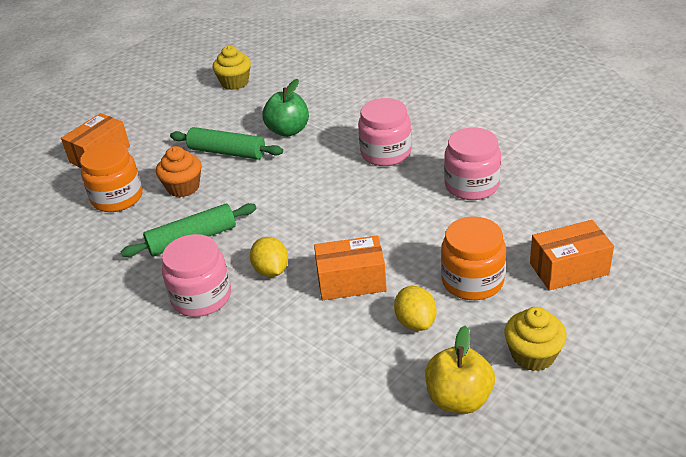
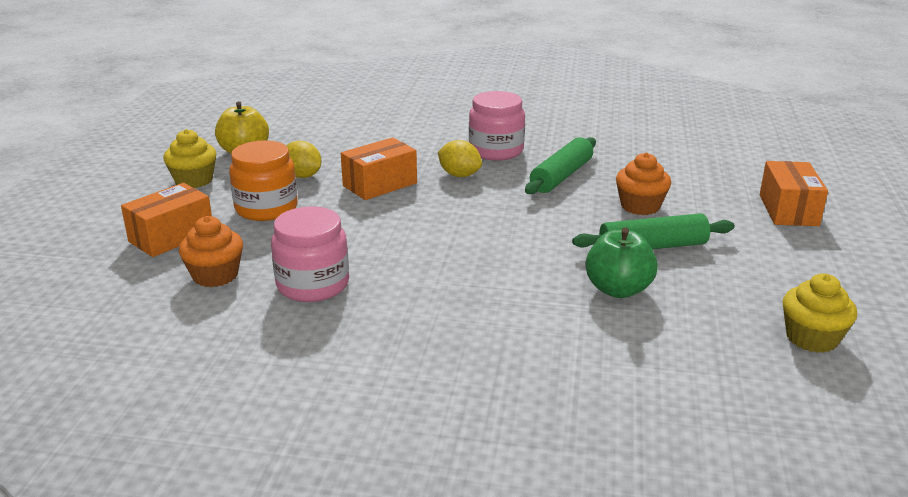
camera: 145 degrees right, 10 degrees down
orange jar [80,142,143,212] -> none
pink jar [358,98,412,166] -> none
none -> orange cupcake [179,216,243,287]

•••••

→ **PROMPT**: Set the pictures aside and reproduce the data above exactly.

→ **FINISHED TASK**:
camera: 145 degrees right, 10 degrees down
orange jar [80,142,143,212] -> none
pink jar [358,98,412,166] -> none
none -> orange cupcake [179,216,243,287]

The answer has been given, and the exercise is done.